■ Problem to work on
Each record is to be repeated exactly as it stands below.

:: Records to process ::

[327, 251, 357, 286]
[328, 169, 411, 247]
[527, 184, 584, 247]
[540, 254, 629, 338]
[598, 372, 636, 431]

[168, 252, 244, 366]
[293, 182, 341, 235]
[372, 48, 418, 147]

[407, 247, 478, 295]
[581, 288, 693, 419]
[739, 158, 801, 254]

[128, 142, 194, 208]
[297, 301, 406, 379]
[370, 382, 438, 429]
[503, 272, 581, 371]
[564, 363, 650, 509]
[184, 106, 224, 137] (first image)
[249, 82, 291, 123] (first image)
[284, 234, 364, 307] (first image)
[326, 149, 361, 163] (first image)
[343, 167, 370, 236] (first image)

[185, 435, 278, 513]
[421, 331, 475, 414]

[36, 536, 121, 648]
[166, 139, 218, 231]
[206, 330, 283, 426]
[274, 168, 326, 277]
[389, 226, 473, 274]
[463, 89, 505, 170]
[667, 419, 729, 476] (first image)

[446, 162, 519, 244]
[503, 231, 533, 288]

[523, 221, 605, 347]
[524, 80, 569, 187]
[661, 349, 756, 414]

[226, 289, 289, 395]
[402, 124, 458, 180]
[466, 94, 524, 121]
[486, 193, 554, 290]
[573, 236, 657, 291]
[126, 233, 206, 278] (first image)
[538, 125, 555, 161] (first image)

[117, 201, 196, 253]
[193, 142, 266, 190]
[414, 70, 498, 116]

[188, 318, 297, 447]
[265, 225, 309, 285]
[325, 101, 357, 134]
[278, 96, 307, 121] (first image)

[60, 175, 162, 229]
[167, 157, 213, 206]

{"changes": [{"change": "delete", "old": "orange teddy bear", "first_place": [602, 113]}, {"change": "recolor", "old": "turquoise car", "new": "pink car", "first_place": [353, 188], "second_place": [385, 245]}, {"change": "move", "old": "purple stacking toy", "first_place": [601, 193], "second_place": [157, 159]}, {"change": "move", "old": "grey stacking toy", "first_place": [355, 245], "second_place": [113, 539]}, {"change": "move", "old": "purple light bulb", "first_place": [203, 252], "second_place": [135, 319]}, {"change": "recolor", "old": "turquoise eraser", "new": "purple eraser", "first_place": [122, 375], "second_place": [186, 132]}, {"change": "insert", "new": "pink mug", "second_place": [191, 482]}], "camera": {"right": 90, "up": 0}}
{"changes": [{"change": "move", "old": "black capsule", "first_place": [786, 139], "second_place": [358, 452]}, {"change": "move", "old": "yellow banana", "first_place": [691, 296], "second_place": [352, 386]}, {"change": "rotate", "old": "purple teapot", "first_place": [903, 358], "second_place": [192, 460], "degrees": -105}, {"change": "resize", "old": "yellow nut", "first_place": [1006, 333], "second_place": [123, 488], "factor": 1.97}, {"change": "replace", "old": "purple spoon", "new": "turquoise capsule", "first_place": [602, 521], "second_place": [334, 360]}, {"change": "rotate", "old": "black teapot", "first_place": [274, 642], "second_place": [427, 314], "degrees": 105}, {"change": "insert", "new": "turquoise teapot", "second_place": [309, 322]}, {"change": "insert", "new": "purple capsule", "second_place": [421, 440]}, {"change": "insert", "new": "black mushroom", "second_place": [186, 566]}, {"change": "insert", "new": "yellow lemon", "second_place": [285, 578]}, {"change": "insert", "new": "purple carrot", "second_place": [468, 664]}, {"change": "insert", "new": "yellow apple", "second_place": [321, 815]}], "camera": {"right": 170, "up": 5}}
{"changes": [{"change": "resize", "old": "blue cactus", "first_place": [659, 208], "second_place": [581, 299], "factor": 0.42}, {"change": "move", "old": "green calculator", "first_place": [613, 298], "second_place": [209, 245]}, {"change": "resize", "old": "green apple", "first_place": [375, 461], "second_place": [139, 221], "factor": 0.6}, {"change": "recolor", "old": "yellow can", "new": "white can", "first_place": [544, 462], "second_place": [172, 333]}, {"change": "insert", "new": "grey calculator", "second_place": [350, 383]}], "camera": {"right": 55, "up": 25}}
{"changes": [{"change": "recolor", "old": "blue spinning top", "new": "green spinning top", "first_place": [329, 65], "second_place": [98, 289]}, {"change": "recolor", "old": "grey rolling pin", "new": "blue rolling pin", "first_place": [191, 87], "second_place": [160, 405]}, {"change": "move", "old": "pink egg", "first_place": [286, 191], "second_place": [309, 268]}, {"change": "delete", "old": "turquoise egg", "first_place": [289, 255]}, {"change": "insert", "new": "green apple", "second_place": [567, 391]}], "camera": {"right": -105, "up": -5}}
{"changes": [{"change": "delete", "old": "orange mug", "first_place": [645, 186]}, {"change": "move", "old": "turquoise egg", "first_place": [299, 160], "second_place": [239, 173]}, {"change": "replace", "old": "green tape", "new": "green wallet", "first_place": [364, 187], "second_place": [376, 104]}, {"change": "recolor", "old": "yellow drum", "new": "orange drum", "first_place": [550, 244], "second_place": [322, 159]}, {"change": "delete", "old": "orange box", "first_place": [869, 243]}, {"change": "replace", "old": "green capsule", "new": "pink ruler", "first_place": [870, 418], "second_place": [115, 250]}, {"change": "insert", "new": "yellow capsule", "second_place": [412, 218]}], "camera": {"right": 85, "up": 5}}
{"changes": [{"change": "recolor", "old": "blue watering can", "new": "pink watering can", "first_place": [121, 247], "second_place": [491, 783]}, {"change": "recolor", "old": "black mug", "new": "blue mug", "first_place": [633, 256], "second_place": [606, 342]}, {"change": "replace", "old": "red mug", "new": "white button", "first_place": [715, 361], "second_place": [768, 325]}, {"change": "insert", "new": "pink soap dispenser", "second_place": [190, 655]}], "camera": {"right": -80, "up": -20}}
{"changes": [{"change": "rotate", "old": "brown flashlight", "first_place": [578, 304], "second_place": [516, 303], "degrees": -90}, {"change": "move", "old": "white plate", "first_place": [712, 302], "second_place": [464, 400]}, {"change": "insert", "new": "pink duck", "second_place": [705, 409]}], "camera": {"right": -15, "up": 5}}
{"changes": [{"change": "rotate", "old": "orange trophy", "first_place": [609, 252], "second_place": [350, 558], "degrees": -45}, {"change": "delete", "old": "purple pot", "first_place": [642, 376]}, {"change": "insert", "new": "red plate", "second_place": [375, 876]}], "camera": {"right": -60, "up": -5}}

:::

■ Task output
[327, 251, 357, 286]
[328, 169, 411, 247]
[527, 184, 584, 247]
[540, 254, 629, 338]
[598, 372, 636, 431]

[168, 252, 244, 366]
[293, 182, 341, 235]
[372, 48, 418, 147]

[407, 247, 478, 295]
[581, 288, 693, 419]
[739, 158, 801, 254]

[128, 142, 194, 208]
[297, 301, 406, 379]
[370, 382, 438, 429]
[503, 272, 581, 371]
[564, 363, 650, 509]
[184, 106, 224, 137] (first image)
[249, 82, 291, 123] (first image)
[284, 234, 364, 307] (first image)
[326, 149, 361, 163] (first image)
[343, 167, 370, 236] (first image)

[185, 435, 278, 513]
[421, 331, 475, 414]

[36, 536, 121, 648]
[166, 139, 218, 231]
[206, 330, 283, 426]
[274, 168, 326, 277]
[389, 226, 473, 274]
[463, 89, 505, 170]
[667, 419, 729, 476] (first image)

[446, 162, 519, 244]
[503, 231, 533, 288]

[523, 221, 605, 347]
[524, 80, 569, 187]
[661, 349, 756, 414]

[226, 289, 289, 395]
[402, 124, 458, 180]
[466, 94, 524, 121]
[486, 193, 554, 290]
[573, 236, 657, 291]
[126, 233, 206, 278] (first image)
[538, 125, 555, 161] (first image)

[117, 201, 196, 253]
[193, 142, 266, 190]
[414, 70, 498, 116]

[188, 318, 297, 447]
[265, 225, 309, 285]
[325, 101, 357, 134]
[278, 96, 307, 121] (first image)

[60, 175, 162, 229]
[167, 157, 213, 206]

{"changes": [{"change": "delete", "old": "orange teddy bear", "first_place": [602, 113]}, {"change": "recolor", "old": "turquoise car", "new": "pink car", "first_place": [353, 188], "second_place": [385, 245]}, {"change": "move", "old": "purple stacking toy", "first_place": [601, 193], "second_place": [157, 159]}, {"change": "move", "old": "grey stacking toy", "first_place": [355, 245], "second_place": [113, 539]}, {"change": "move", "old": "purple light bulb", "first_place": [203, 252], "second_place": [135, 319]}, {"change": "recolor", "old": "turquoise eraser", "new": "purple eraser", "first_place": [122, 375], "second_place": [186, 132]}, {"change": "insert", "new": "pink mug", "second_place": [191, 482]}], "camera": {"right": 90, "up": 0}}
{"changes": [{"change": "move", "old": "black capsule", "first_place": [786, 139], "second_place": [358, 452]}, {"change": "move", "old": "yellow banana", "first_place": [691, 296], "second_place": [352, 386]}, {"change": "rotate", "old": "purple teapot", "first_place": [903, 358], "second_place": [192, 460], "degrees": -105}, {"change": "resize", "old": "yellow nut", "first_place": [1006, 333], "second_place": [123, 488], "factor": 1.97}, {"change": "replace", "old": "purple spoon", "new": "turquoise capsule", "first_place": [602, 521], "second_place": [334, 360]}, {"change": "rotate", "old": "black teapot", "first_place": [274, 642], "second_place": [427, 314], "degrees": 105}, {"change": "insert", "new": "turquoise teapot", "second_place": [309, 322]}, {"change": "insert", "new": "purple capsule", "second_place": [421, 440]}, {"change": "insert", "new": "black mushroom", "second_place": [186, 566]}, {"change": "insert", "new": "yellow lemon", "second_place": [285, 578]}, {"change": "insert", "new": "purple carrot", "second_place": [468, 664]}, {"change": "insert", "new": "yellow apple", "second_place": [321, 815]}], "camera": {"right": 170, "up": 5}}
{"changes": [{"change": "resize", "old": "blue cactus", "first_place": [659, 208], "second_place": [581, 299], "factor": 0.42}, {"change": "move", "old": "green calculator", "first_place": [613, 298], "second_place": [209, 245]}, {"change": "resize", "old": "green apple", "first_place": [375, 461], "second_place": [139, 221], "factor": 0.6}, {"change": "recolor", "old": "yellow can", "new": "white can", "first_place": [544, 462], "second_place": [172, 333]}, {"change": "insert", "new": "grey calculator", "second_place": [350, 383]}], "camera": {"right": 55, "up": 25}}
{"changes": [{"change": "recolor", "old": "blue spinning top", "new": "green spinning top", "first_place": [329, 65], "second_place": [98, 289]}, {"change": "recolor", "old": "grey rolling pin", "new": "blue rolling pin", "first_place": [191, 87], "second_place": [160, 405]}, {"change": "move", "old": "pink egg", "first_place": [286, 191], "second_place": [309, 268]}, {"change": "delete", "old": "turquoise egg", "first_place": [289, 255]}, {"change": "insert", "new": "green apple", "second_place": [567, 391]}], "camera": {"right": -105, "up": -5}}
{"changes": [{"change": "delete", "old": "orange mug", "first_place": [645, 186]}, {"change": "move", "old": "turquoise egg", "first_place": [299, 160], "second_place": [239, 173]}, {"change": "replace", "old": "green tape", "new": "green wallet", "first_place": [364, 187], "second_place": [376, 104]}, {"change": "recolor", "old": "yellow drum", "new": "orange drum", "first_place": [550, 244], "second_place": [322, 159]}, {"change": "delete", "old": "orange box", "first_place": [869, 243]}, {"change": "replace", "old": "green capsule", "new": "pink ruler", "first_place": [870, 418], "second_place": [115, 250]}, {"change": "insert", "new": "yellow capsule", "second_place": [412, 218]}], "camera": {"right": 85, "up": 5}}
{"changes": [{"change": "recolor", "old": "blue watering can", "new": "pink watering can", "first_place": [121, 247], "second_place": [491, 783]}, {"change": "recolor", "old": "black mug", "new": "blue mug", "first_place": [633, 256], "second_place": [606, 342]}, {"change": "replace", "old": "red mug", "new": "white button", "first_place": [715, 361], "second_place": [768, 325]}, {"change": "insert", "new": "pink soap dispenser", "second_place": [190, 655]}], "camera": {"right": -80, "up": -20}}
{"changes": [{"change": "rotate", "old": "brown flashlight", "first_place": [578, 304], "second_place": [516, 303], "degrees": -90}, {"change": "move", "old": "white plate", "first_place": [712, 302], "second_place": [464, 400]}, {"change": "insert", "new": "pink duck", "second_place": [705, 409]}], "camera": {"right": -15, "up": 5}}
{"changes": [{"change": "rotate", "old": "orange trophy", "first_place": [609, 252], "second_place": [350, 558], "degrees": -45}, {"change": "delete", "old": "purple pot", "first_place": [642, 376]}, {"change": "insert", "new": "red plate", "second_place": [375, 876]}], "camera": {"right": -60, "up": -5}}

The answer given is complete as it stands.